> Given information

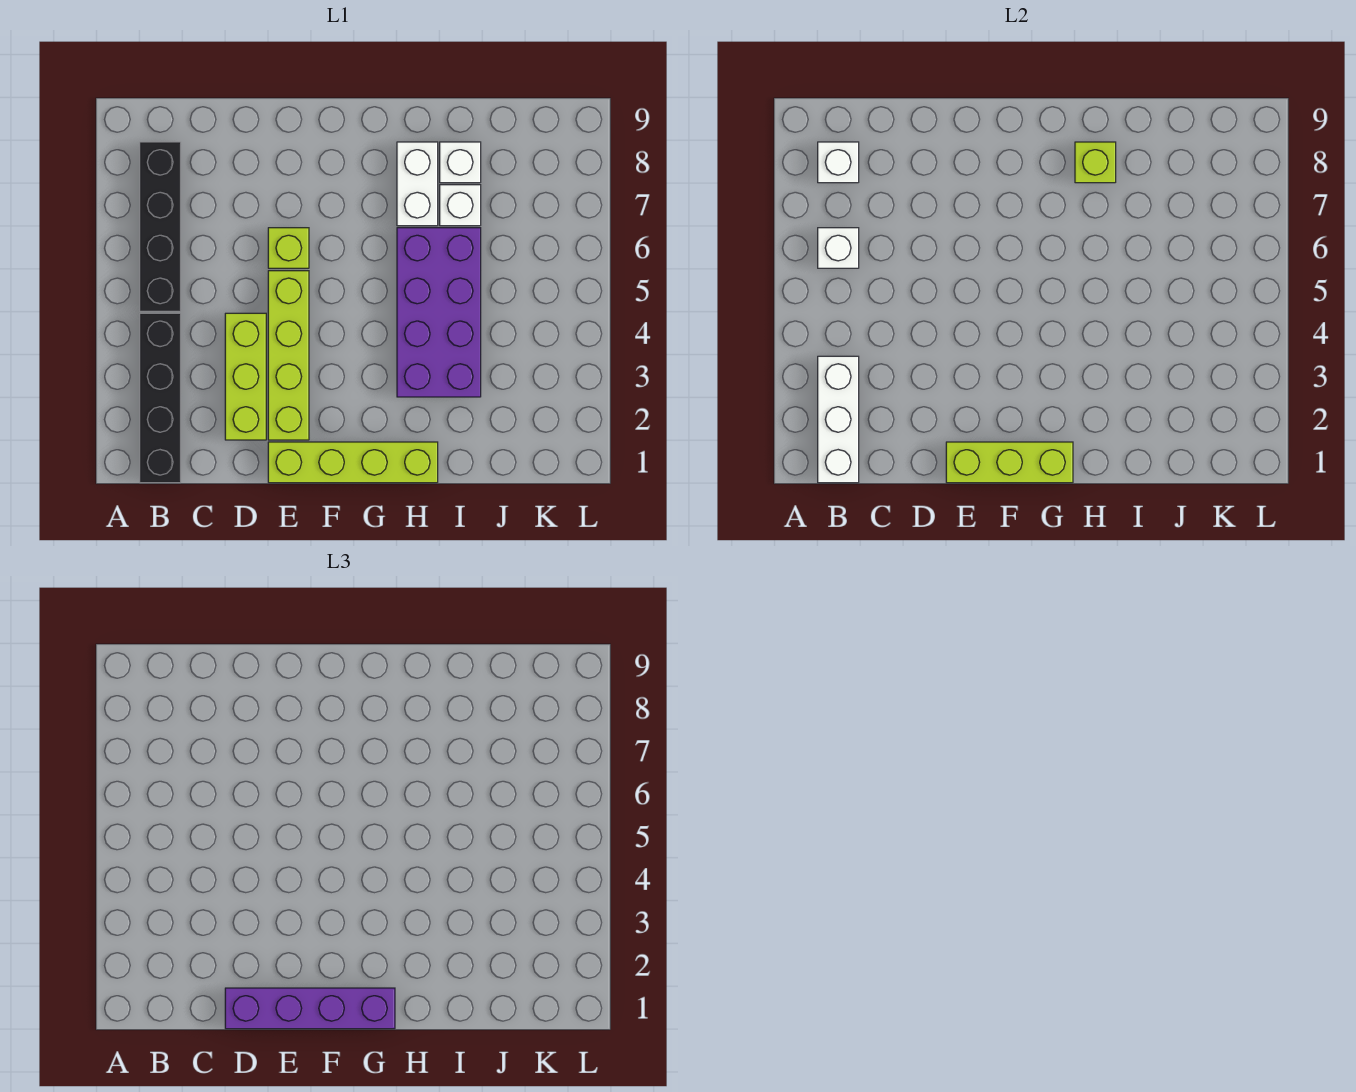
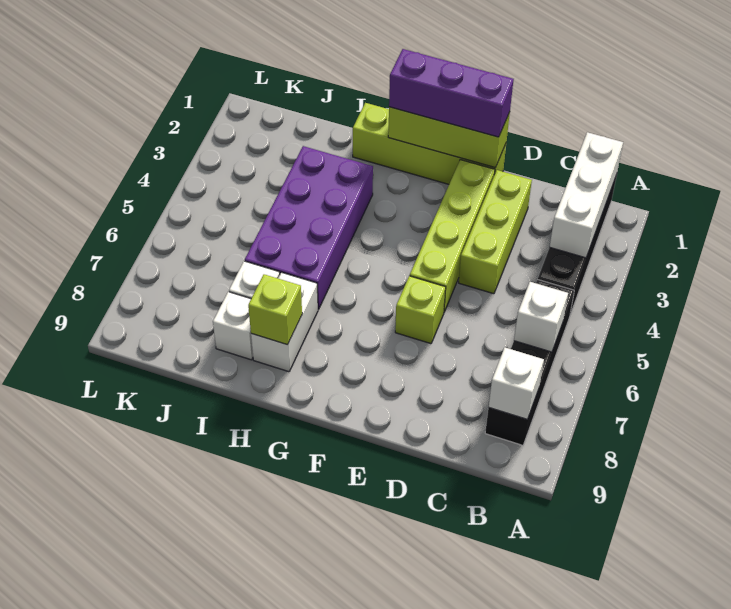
purple 1x4 brick [225,988,395,1029] -> purple 1x3 brick [389,49,514,137]

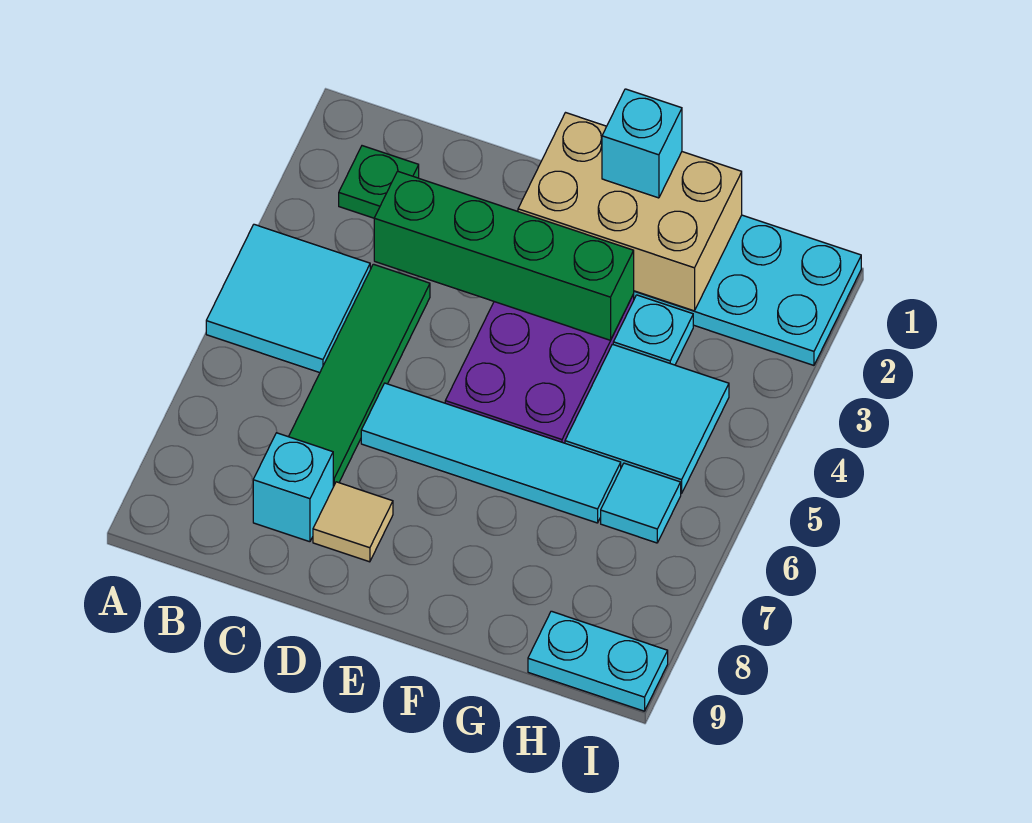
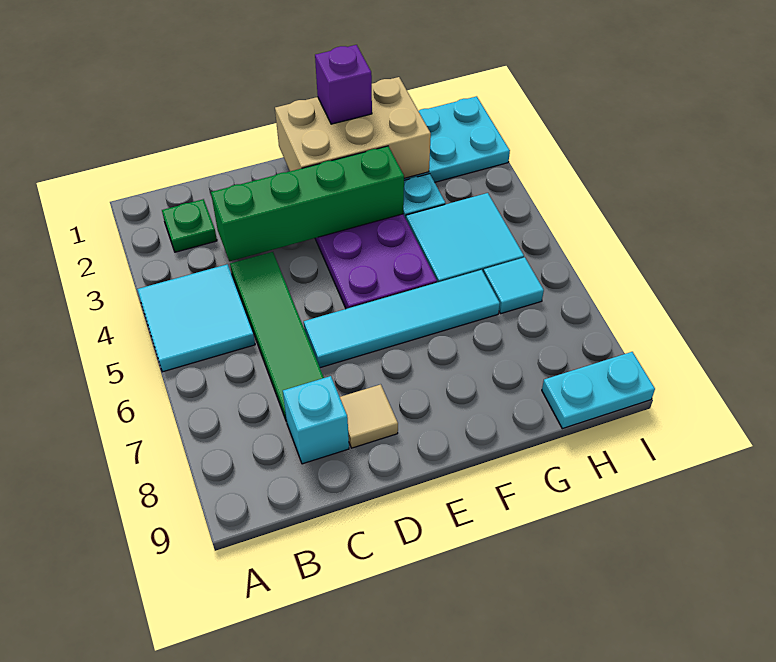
cyan 1x1 brick [602,89,682,198] -> purple 1x1 brick [315,45,372,124]

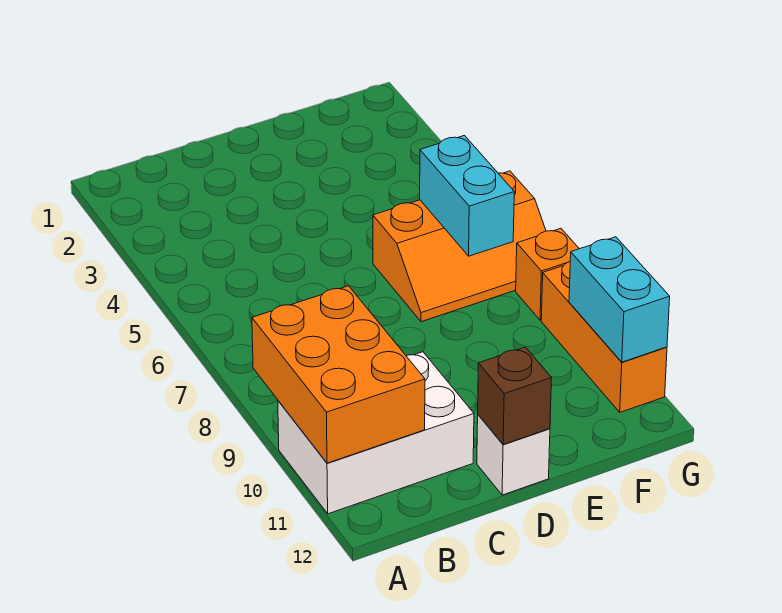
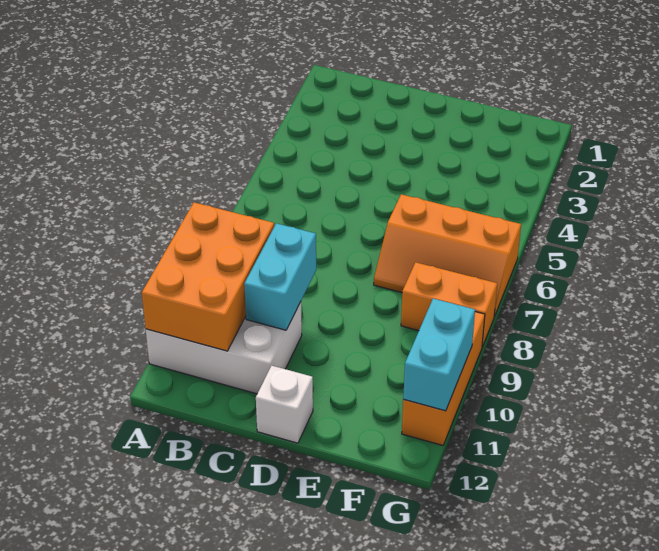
brown 1x1 brick [478,347,551,444] -> none
cyan 1x2 brick [420,136,514,256] -> cyan 1x2 brick moved to [244,223,316,330]
orange 1x1 brick [516,228,579,320] -> orange 1x2 brick [401,262,497,347]

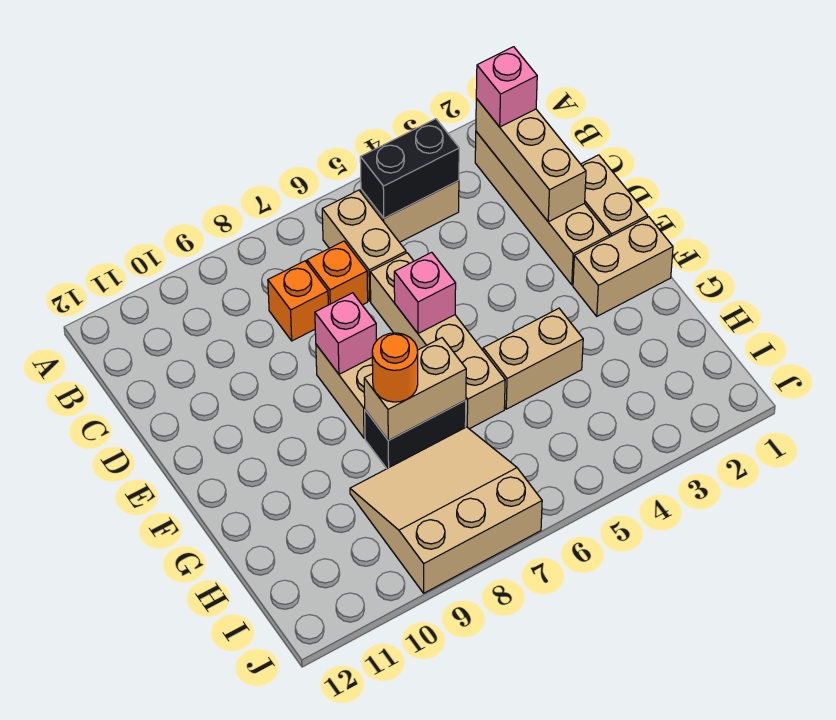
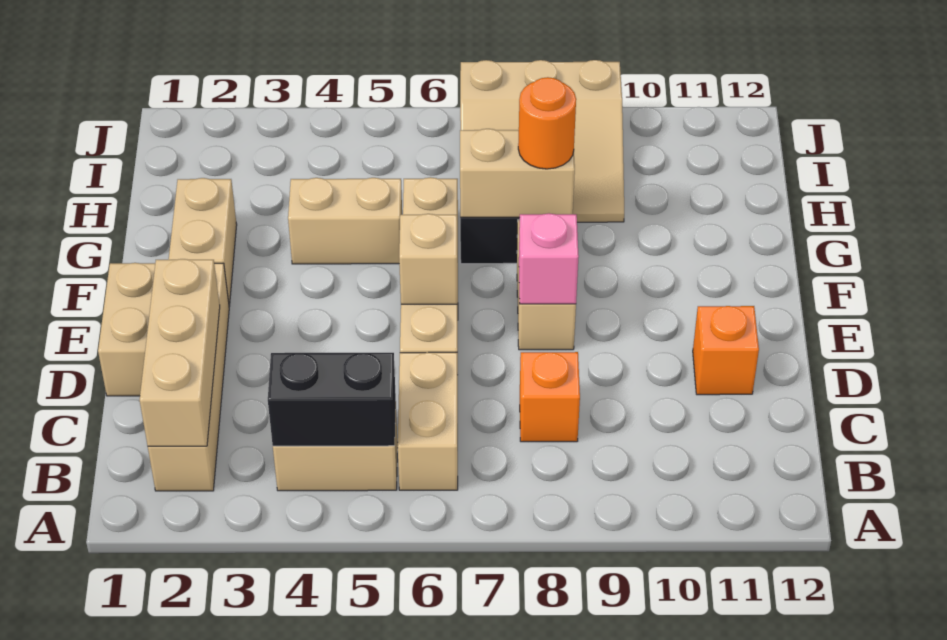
pink 1x1 brick [476,47,537,127] -> none
orange 1x1 brick [307,241,368,305] -> orange 1x1 brick moved to [693,306,759,395]
pink 1x1 brick [394,252,456,333] -> tan 1x1 brick [399,214,457,304]
tan 1x2 brick [573,217,673,316] -> tan 1x2 brick turned to [169,178,237,306]

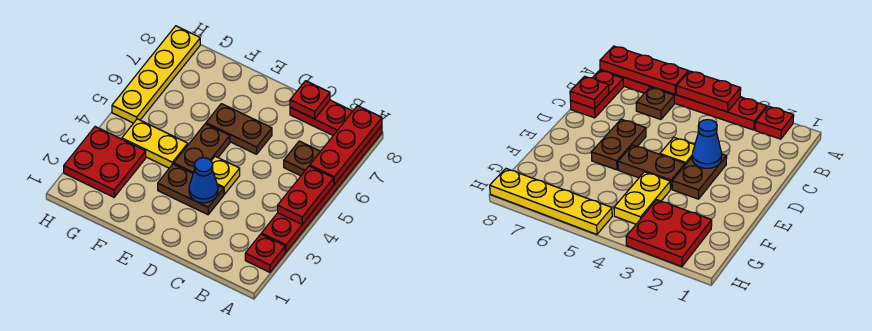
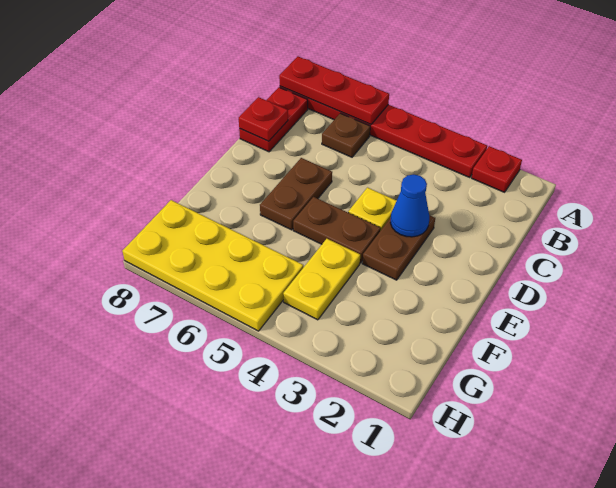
red 1x2 plate [278,166,334,224] -> none
red 2x2 plate [64,127,146,197] -> none
yellow 1x4 plate [112,26,200,123] -> yellow 2x4 plate [122,200,303,331]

> Exercise goal
Pictures are to be dropped, and every record is to be copied exactly.

> Response
purple 1x4 brick [225,988,395,1029] -> purple 1x3 brick [389,49,514,137]

cyan 1x1 brick [602,89,682,198] -> purple 1x1 brick [315,45,372,124]

brown 1x1 brick [478,347,551,444] -> none
cyan 1x2 brick [420,136,514,256] -> cyan 1x2 brick moved to [244,223,316,330]
orange 1x1 brick [516,228,579,320] -> orange 1x2 brick [401,262,497,347]

pink 1x1 brick [476,47,537,127] -> none
orange 1x1 brick [307,241,368,305] -> orange 1x1 brick moved to [693,306,759,395]
pink 1x1 brick [394,252,456,333] -> tan 1x1 brick [399,214,457,304]
tan 1x2 brick [573,217,673,316] -> tan 1x2 brick turned to [169,178,237,306]

red 1x2 plate [278,166,334,224] -> none
red 2x2 plate [64,127,146,197] -> none
yellow 1x4 plate [112,26,200,123] -> yellow 2x4 plate [122,200,303,331]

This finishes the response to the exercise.